WHAT IS NEEDED: Output the data that follows, keeping every line identical.

[Dataset entries]

####

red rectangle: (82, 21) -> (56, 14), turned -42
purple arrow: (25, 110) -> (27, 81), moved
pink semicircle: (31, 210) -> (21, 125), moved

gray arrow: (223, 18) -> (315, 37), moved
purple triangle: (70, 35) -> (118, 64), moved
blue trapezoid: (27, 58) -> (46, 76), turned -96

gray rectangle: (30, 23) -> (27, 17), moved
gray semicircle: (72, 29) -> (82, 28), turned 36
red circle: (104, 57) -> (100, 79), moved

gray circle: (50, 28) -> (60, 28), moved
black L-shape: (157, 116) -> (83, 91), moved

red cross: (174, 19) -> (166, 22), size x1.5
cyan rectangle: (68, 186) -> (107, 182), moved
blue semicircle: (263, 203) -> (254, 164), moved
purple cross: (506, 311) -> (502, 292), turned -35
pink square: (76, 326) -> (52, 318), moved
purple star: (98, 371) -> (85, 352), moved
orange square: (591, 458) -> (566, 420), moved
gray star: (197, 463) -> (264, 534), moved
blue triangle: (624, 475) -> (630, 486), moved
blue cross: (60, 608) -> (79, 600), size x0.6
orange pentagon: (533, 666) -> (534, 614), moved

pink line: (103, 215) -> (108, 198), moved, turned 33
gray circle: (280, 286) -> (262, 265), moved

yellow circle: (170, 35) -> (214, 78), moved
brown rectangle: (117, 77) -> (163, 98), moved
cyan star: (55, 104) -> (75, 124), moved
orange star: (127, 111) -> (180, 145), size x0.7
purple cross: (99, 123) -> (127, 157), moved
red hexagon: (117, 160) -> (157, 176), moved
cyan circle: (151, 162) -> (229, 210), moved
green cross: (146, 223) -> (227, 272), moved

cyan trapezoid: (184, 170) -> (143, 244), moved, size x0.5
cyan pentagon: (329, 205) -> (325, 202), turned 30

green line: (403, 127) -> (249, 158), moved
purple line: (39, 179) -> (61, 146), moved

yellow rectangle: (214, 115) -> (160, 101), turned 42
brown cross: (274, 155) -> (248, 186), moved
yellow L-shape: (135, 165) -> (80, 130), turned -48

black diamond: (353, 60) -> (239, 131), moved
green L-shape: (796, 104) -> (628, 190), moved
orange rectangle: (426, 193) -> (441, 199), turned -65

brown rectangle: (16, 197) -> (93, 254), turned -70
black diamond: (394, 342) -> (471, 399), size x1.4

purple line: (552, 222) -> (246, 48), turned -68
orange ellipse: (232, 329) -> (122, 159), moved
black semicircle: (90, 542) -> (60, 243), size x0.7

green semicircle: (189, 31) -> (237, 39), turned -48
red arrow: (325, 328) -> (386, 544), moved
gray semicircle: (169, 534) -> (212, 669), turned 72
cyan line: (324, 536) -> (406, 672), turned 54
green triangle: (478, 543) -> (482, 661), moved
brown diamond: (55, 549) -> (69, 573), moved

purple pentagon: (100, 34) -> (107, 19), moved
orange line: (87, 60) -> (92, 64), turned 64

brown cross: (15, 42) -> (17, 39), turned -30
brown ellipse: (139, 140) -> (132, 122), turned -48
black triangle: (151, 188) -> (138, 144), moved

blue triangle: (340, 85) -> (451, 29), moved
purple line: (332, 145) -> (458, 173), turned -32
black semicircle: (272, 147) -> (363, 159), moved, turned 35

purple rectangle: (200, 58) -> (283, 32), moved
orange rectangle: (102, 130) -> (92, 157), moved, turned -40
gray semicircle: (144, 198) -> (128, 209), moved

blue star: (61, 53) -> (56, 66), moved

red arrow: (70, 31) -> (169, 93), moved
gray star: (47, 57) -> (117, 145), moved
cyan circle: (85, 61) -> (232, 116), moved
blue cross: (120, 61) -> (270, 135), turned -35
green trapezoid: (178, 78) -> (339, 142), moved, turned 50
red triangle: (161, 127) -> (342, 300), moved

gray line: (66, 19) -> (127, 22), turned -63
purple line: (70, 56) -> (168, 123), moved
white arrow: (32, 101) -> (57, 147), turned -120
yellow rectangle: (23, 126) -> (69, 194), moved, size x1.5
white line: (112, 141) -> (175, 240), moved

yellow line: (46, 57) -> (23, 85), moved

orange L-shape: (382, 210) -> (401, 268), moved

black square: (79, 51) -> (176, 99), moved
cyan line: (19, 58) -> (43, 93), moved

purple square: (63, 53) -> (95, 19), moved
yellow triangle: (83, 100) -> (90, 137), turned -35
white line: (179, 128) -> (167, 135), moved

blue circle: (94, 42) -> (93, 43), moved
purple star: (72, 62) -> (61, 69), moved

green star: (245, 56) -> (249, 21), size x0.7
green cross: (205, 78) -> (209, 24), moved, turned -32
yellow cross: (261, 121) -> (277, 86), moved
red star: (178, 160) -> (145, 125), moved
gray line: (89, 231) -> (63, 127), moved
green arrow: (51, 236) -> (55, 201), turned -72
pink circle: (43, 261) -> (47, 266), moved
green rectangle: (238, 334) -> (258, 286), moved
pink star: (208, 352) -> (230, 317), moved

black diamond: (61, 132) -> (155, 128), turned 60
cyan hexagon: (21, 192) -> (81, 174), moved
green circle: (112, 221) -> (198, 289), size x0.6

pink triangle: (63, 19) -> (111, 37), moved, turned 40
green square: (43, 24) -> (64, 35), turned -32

####

PROBLEM SOLUTION:
red rectangle: (82, 21) -> (56, 14), turned -42
purple arrow: (25, 110) -> (27, 81), moved
pink semicircle: (31, 210) -> (21, 125), moved

gray arrow: (223, 18) -> (315, 37), moved
purple triangle: (70, 35) -> (118, 64), moved
blue trapezoid: (27, 58) -> (46, 76), turned -96

gray rectangle: (30, 23) -> (27, 17), moved
gray semicircle: (72, 29) -> (82, 28), turned 36
red circle: (104, 57) -> (100, 79), moved

gray circle: (50, 28) -> (60, 28), moved
black L-shape: (157, 116) -> (83, 91), moved

red cross: (174, 19) -> (166, 22), size x1.5
cyan rectangle: (68, 186) -> (107, 182), moved
blue semicircle: (263, 203) -> (254, 164), moved
purple cross: (506, 311) -> (502, 292), turned -35
pink square: (76, 326) -> (52, 318), moved
purple star: (98, 371) -> (85, 352), moved
orange square: (591, 458) -> (566, 420), moved
gray star: (197, 463) -> (264, 534), moved
blue triangle: (624, 475) -> (630, 486), moved
blue cross: (60, 608) -> (79, 600), size x0.6
orange pentagon: (533, 666) -> (534, 614), moved

pink line: (103, 215) -> (108, 198), moved, turned 33
gray circle: (280, 286) -> (262, 265), moved

yellow circle: (170, 35) -> (214, 78), moved
brown rectangle: (117, 77) -> (163, 98), moved
cyan star: (55, 104) -> (75, 124), moved
orange star: (127, 111) -> (180, 145), size x0.7
purple cross: (99, 123) -> (127, 157), moved
red hexagon: (117, 160) -> (157, 176), moved
cyan circle: (151, 162) -> (229, 210), moved
green cross: (146, 223) -> (227, 272), moved

cyan trapezoid: (184, 170) -> (143, 244), moved, size x0.5
cyan pentagon: (329, 205) -> (325, 202), turned 30

green line: (403, 127) -> (249, 158), moved
purple line: (39, 179) -> (61, 146), moved

yellow rectangle: (214, 115) -> (160, 101), turned 42
brown cross: (274, 155) -> (248, 186), moved
yellow L-shape: (135, 165) -> (80, 130), turned -48

black diamond: (353, 60) -> (239, 131), moved
green L-shape: (796, 104) -> (628, 190), moved
orange rectangle: (426, 193) -> (441, 199), turned -65

brown rectangle: (16, 197) -> (93, 254), turned -70
black diamond: (394, 342) -> (471, 399), size x1.4

purple line: (552, 222) -> (246, 48), turned -68
orange ellipse: (232, 329) -> (122, 159), moved
black semicircle: (90, 542) -> (60, 243), size x0.7

green semicircle: (189, 31) -> (237, 39), turned -48
red arrow: (325, 328) -> (386, 544), moved
gray semicircle: (169, 534) -> (212, 669), turned 72
cyan line: (324, 536) -> (406, 672), turned 54
green triangle: (478, 543) -> (482, 661), moved
brown diamond: (55, 549) -> (69, 573), moved

purple pentagon: (100, 34) -> (107, 19), moved
orange line: (87, 60) -> (92, 64), turned 64

brown cross: (15, 42) -> (17, 39), turned -30
brown ellipse: (139, 140) -> (132, 122), turned -48
black triangle: (151, 188) -> (138, 144), moved

blue triangle: (340, 85) -> (451, 29), moved
purple line: (332, 145) -> (458, 173), turned -32
black semicircle: (272, 147) -> (363, 159), moved, turned 35

purple rectangle: (200, 58) -> (283, 32), moved
orange rectangle: (102, 130) -> (92, 157), moved, turned -40
gray semicircle: (144, 198) -> (128, 209), moved

blue star: (61, 53) -> (56, 66), moved

red arrow: (70, 31) -> (169, 93), moved
gray star: (47, 57) -> (117, 145), moved
cyan circle: (85, 61) -> (232, 116), moved
blue cross: (120, 61) -> (270, 135), turned -35
green trapezoid: (178, 78) -> (339, 142), moved, turned 50
red triangle: (161, 127) -> (342, 300), moved

gray line: (66, 19) -> (127, 22), turned -63
purple line: (70, 56) -> (168, 123), moved
white arrow: (32, 101) -> (57, 147), turned -120
yellow rectangle: (23, 126) -> (69, 194), moved, size x1.5
white line: (112, 141) -> (175, 240), moved

yellow line: (46, 57) -> (23, 85), moved

orange L-shape: (382, 210) -> (401, 268), moved

black square: (79, 51) -> (176, 99), moved
cyan line: (19, 58) -> (43, 93), moved

purple square: (63, 53) -> (95, 19), moved
yellow triangle: (83, 100) -> (90, 137), turned -35
white line: (179, 128) -> (167, 135), moved

blue circle: (94, 42) -> (93, 43), moved
purple star: (72, 62) -> (61, 69), moved

green star: (245, 56) -> (249, 21), size x0.7
green cross: (205, 78) -> (209, 24), moved, turned -32
yellow cross: (261, 121) -> (277, 86), moved
red star: (178, 160) -> (145, 125), moved
gray line: (89, 231) -> (63, 127), moved
green arrow: (51, 236) -> (55, 201), turned -72
pink circle: (43, 261) -> (47, 266), moved
green rectangle: (238, 334) -> (258, 286), moved
pink star: (208, 352) -> (230, 317), moved

black diamond: (61, 132) -> (155, 128), turned 60
cyan hexagon: (21, 192) -> (81, 174), moved
green circle: (112, 221) -> (198, 289), size x0.6

pink triangle: (63, 19) -> (111, 37), moved, turned 40
green square: (43, 24) -> (64, 35), turned -32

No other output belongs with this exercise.